■ **WHAT THE EXERCISE ASKS**:
Copy every line of the records below word for word, with nothing changed.

■ **DATA SUPPLIED**:
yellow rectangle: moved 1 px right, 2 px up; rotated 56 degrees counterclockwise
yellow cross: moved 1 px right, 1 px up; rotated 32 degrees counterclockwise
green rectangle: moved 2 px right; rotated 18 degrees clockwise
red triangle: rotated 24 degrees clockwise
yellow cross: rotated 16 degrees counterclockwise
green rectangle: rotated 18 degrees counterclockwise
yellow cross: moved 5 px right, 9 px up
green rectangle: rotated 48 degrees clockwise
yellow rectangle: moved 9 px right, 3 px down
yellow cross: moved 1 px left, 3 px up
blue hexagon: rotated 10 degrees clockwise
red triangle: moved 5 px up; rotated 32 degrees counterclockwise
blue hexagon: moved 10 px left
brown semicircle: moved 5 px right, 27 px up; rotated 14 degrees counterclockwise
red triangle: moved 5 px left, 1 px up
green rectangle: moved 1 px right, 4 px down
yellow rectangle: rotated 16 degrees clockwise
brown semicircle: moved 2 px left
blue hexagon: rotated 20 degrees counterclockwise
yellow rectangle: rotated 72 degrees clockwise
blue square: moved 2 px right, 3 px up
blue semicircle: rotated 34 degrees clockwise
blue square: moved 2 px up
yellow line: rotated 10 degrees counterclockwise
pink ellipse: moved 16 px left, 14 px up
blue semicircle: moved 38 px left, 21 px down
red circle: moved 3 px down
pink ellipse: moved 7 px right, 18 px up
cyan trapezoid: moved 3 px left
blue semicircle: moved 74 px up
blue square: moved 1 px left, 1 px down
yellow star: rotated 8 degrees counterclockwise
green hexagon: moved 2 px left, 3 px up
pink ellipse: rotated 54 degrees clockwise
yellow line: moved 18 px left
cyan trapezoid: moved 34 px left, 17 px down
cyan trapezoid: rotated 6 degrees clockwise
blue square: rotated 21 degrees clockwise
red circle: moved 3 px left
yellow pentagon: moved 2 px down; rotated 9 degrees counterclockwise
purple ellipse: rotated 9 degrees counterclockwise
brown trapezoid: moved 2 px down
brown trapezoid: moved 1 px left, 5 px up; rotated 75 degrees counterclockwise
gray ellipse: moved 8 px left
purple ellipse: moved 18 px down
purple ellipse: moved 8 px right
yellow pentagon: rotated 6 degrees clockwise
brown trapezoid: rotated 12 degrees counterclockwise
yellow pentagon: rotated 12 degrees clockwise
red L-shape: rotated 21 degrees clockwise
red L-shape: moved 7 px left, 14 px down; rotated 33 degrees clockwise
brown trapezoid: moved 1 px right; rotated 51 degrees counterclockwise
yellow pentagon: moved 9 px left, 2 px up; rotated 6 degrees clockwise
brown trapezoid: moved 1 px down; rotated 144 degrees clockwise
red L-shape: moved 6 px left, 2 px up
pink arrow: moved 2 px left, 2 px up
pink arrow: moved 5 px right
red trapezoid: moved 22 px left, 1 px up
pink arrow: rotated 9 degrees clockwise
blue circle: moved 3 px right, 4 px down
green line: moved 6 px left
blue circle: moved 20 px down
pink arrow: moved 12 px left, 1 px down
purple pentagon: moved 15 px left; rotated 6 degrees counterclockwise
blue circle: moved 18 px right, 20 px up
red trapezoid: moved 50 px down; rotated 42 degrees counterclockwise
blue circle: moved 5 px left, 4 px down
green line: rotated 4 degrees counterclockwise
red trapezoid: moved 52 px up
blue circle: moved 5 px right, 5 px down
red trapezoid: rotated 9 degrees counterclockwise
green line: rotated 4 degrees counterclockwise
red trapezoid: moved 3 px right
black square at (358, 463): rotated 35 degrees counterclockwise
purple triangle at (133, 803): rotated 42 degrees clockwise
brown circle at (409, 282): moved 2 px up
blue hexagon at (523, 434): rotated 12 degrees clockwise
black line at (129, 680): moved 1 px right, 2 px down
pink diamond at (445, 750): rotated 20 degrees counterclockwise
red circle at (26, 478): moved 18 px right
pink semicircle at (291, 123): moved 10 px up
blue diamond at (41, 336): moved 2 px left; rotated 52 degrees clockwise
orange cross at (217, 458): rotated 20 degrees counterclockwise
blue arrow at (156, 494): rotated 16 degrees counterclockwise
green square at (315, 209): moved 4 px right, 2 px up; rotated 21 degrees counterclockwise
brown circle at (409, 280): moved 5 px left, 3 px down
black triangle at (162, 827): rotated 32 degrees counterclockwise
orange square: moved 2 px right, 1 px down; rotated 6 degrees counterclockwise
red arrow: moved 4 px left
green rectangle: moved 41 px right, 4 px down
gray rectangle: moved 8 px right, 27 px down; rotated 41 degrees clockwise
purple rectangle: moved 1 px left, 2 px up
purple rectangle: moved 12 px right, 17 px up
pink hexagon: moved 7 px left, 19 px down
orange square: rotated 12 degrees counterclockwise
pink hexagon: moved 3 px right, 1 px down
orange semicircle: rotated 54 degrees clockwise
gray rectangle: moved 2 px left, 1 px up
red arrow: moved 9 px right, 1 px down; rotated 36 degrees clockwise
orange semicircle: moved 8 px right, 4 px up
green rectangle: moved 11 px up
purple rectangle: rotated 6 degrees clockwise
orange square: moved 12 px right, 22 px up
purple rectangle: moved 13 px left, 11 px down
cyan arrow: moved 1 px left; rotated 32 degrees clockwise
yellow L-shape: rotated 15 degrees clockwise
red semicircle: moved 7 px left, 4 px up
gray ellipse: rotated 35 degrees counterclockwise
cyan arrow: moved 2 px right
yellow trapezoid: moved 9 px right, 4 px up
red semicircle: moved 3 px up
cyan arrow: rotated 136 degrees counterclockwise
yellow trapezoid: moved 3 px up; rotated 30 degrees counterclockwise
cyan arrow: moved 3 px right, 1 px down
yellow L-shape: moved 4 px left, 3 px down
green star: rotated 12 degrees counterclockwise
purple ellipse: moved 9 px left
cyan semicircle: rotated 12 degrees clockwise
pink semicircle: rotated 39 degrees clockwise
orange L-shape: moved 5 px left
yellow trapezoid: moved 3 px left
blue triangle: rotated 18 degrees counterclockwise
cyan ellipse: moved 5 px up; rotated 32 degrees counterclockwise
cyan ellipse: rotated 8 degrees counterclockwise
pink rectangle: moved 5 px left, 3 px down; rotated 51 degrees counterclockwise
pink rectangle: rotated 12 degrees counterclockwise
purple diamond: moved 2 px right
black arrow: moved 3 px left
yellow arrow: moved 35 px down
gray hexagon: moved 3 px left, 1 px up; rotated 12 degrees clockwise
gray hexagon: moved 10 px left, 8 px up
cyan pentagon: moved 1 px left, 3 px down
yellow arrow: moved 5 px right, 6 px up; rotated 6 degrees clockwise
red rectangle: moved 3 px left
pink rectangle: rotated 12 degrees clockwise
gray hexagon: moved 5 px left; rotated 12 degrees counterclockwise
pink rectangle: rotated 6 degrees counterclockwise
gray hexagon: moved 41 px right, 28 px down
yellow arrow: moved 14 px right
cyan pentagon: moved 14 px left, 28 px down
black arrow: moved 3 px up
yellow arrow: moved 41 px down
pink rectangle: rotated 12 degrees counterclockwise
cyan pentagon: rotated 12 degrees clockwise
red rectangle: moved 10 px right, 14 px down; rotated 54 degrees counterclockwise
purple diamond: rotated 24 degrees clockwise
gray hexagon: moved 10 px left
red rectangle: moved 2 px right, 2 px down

■ **TASK RESULT**:
yellow rectangle: moved 1 px right, 2 px up; rotated 56 degrees counterclockwise
yellow cross: moved 1 px right, 1 px up; rotated 32 degrees counterclockwise
green rectangle: moved 2 px right; rotated 18 degrees clockwise
red triangle: rotated 24 degrees clockwise
yellow cross: rotated 16 degrees counterclockwise
green rectangle: rotated 18 degrees counterclockwise
yellow cross: moved 5 px right, 9 px up
green rectangle: rotated 48 degrees clockwise
yellow rectangle: moved 9 px right, 3 px down
yellow cross: moved 1 px left, 3 px up
blue hexagon: rotated 10 degrees clockwise
red triangle: moved 5 px up; rotated 32 degrees counterclockwise
blue hexagon: moved 10 px left
brown semicircle: moved 5 px right, 27 px up; rotated 14 degrees counterclockwise
red triangle: moved 5 px left, 1 px up
green rectangle: moved 1 px right, 4 px down
yellow rectangle: rotated 16 degrees clockwise
brown semicircle: moved 2 px left
blue hexagon: rotated 20 degrees counterclockwise
yellow rectangle: rotated 72 degrees clockwise
blue square: moved 2 px right, 3 px up
blue semicircle: rotated 34 degrees clockwise
blue square: moved 2 px up
yellow line: rotated 10 degrees counterclockwise
pink ellipse: moved 16 px left, 14 px up
blue semicircle: moved 38 px left, 21 px down
red circle: moved 3 px down
pink ellipse: moved 7 px right, 18 px up
cyan trapezoid: moved 3 px left
blue semicircle: moved 74 px up
blue square: moved 1 px left, 1 px down
yellow star: rotated 8 degrees counterclockwise
green hexagon: moved 2 px left, 3 px up
pink ellipse: rotated 54 degrees clockwise
yellow line: moved 18 px left
cyan trapezoid: moved 34 px left, 17 px down
cyan trapezoid: rotated 6 degrees clockwise
blue square: rotated 21 degrees clockwise
red circle: moved 3 px left
yellow pentagon: moved 2 px down; rotated 9 degrees counterclockwise
purple ellipse: rotated 9 degrees counterclockwise
brown trapezoid: moved 2 px down
brown trapezoid: moved 1 px left, 5 px up; rotated 75 degrees counterclockwise
gray ellipse: moved 8 px left
purple ellipse: moved 18 px down
purple ellipse: moved 8 px right
yellow pentagon: rotated 6 degrees clockwise
brown trapezoid: rotated 12 degrees counterclockwise
yellow pentagon: rotated 12 degrees clockwise
red L-shape: rotated 21 degrees clockwise
red L-shape: moved 7 px left, 14 px down; rotated 33 degrees clockwise
brown trapezoid: moved 1 px right; rotated 51 degrees counterclockwise
yellow pentagon: moved 9 px left, 2 px up; rotated 6 degrees clockwise
brown trapezoid: moved 1 px down; rotated 144 degrees clockwise
red L-shape: moved 6 px left, 2 px up
pink arrow: moved 2 px left, 2 px up
pink arrow: moved 5 px right
red trapezoid: moved 22 px left, 1 px up
pink arrow: rotated 9 degrees clockwise
blue circle: moved 3 px right, 4 px down
green line: moved 6 px left
blue circle: moved 20 px down
pink arrow: moved 12 px left, 1 px down
purple pentagon: moved 15 px left; rotated 6 degrees counterclockwise
blue circle: moved 18 px right, 20 px up
red trapezoid: moved 50 px down; rotated 42 degrees counterclockwise
blue circle: moved 5 px left, 4 px down
green line: rotated 4 degrees counterclockwise
red trapezoid: moved 52 px up
blue circle: moved 5 px right, 5 px down
red trapezoid: rotated 9 degrees counterclockwise
green line: rotated 4 degrees counterclockwise
red trapezoid: moved 3 px right
black square at (358, 463): rotated 35 degrees counterclockwise
purple triangle at (133, 803): rotated 42 degrees clockwise
brown circle at (409, 282): moved 2 px up
blue hexagon at (523, 434): rotated 12 degrees clockwise
black line at (129, 680): moved 1 px right, 2 px down
pink diamond at (445, 750): rotated 20 degrees counterclockwise
red circle at (26, 478): moved 18 px right
pink semicircle at (291, 123): moved 10 px up
blue diamond at (41, 336): moved 2 px left; rotated 52 degrees clockwise
orange cross at (217, 458): rotated 20 degrees counterclockwise
blue arrow at (156, 494): rotated 16 degrees counterclockwise
green square at (315, 209): moved 4 px right, 2 px up; rotated 21 degrees counterclockwise
brown circle at (409, 280): moved 5 px left, 3 px down
black triangle at (162, 827): rotated 32 degrees counterclockwise
orange square: moved 2 px right, 1 px down; rotated 6 degrees counterclockwise
red arrow: moved 4 px left
green rectangle: moved 41 px right, 4 px down
gray rectangle: moved 8 px right, 27 px down; rotated 41 degrees clockwise
purple rectangle: moved 1 px left, 2 px up
purple rectangle: moved 12 px right, 17 px up
pink hexagon: moved 7 px left, 19 px down
orange square: rotated 12 degrees counterclockwise
pink hexagon: moved 3 px right, 1 px down
orange semicircle: rotated 54 degrees clockwise
gray rectangle: moved 2 px left, 1 px up
red arrow: moved 9 px right, 1 px down; rotated 36 degrees clockwise
orange semicircle: moved 8 px right, 4 px up
green rectangle: moved 11 px up
purple rectangle: rotated 6 degrees clockwise
orange square: moved 12 px right, 22 px up
purple rectangle: moved 13 px left, 11 px down
cyan arrow: moved 1 px left; rotated 32 degrees clockwise
yellow L-shape: rotated 15 degrees clockwise
red semicircle: moved 7 px left, 4 px up
gray ellipse: rotated 35 degrees counterclockwise
cyan arrow: moved 2 px right
yellow trapezoid: moved 9 px right, 4 px up
red semicircle: moved 3 px up
cyan arrow: rotated 136 degrees counterclockwise
yellow trapezoid: moved 3 px up; rotated 30 degrees counterclockwise
cyan arrow: moved 3 px right, 1 px down
yellow L-shape: moved 4 px left, 3 px down
green star: rotated 12 degrees counterclockwise
purple ellipse: moved 9 px left
cyan semicircle: rotated 12 degrees clockwise
pink semicircle: rotated 39 degrees clockwise
orange L-shape: moved 5 px left
yellow trapezoid: moved 3 px left
blue triangle: rotated 18 degrees counterclockwise
cyan ellipse: moved 5 px up; rotated 32 degrees counterclockwise
cyan ellipse: rotated 8 degrees counterclockwise
pink rectangle: moved 5 px left, 3 px down; rotated 51 degrees counterclockwise
pink rectangle: rotated 12 degrees counterclockwise
purple diamond: moved 2 px right
black arrow: moved 3 px left
yellow arrow: moved 35 px down
gray hexagon: moved 3 px left, 1 px up; rotated 12 degrees clockwise
gray hexagon: moved 10 px left, 8 px up
cyan pentagon: moved 1 px left, 3 px down
yellow arrow: moved 5 px right, 6 px up; rotated 6 degrees clockwise
red rectangle: moved 3 px left
pink rectangle: rotated 12 degrees clockwise
gray hexagon: moved 5 px left; rotated 12 degrees counterclockwise
pink rectangle: rotated 6 degrees counterclockwise
gray hexagon: moved 41 px right, 28 px down
yellow arrow: moved 14 px right
cyan pentagon: moved 14 px left, 28 px down
black arrow: moved 3 px up
yellow arrow: moved 41 px down
pink rectangle: rotated 12 degrees counterclockwise
cyan pentagon: rotated 12 degrees clockwise
red rectangle: moved 10 px right, 14 px down; rotated 54 degrees counterclockwise
purple diamond: rotated 24 degrees clockwise
gray hexagon: moved 10 px left
red rectangle: moved 2 px right, 2 px down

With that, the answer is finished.